* _Assignment_: From the material below, copy every line in which the word "rosy" occurs.
----
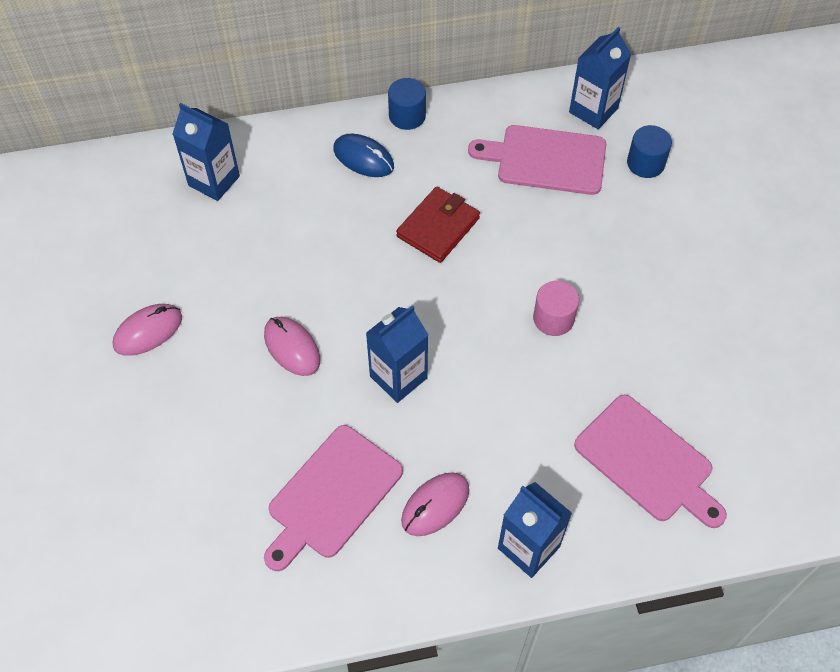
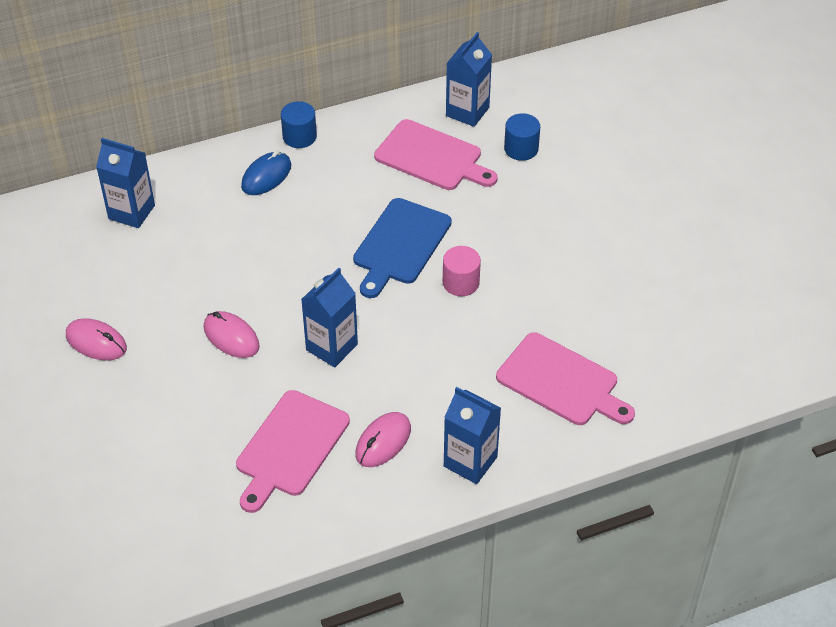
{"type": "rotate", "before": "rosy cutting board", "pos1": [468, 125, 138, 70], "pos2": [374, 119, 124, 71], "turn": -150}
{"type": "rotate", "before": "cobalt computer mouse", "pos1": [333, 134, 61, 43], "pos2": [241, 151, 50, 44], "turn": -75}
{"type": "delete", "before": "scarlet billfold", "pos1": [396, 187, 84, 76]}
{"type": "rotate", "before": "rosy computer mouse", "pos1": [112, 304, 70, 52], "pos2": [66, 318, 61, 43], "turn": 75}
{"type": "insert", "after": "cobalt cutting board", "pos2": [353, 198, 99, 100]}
----
* _Task response_:
{"type": "rotate", "before": "rosy cutting board", "pos1": [468, 125, 138, 70], "pos2": [374, 119, 124, 71], "turn": -150}
{"type": "rotate", "before": "rosy computer mouse", "pos1": [112, 304, 70, 52], "pos2": [66, 318, 61, 43], "turn": 75}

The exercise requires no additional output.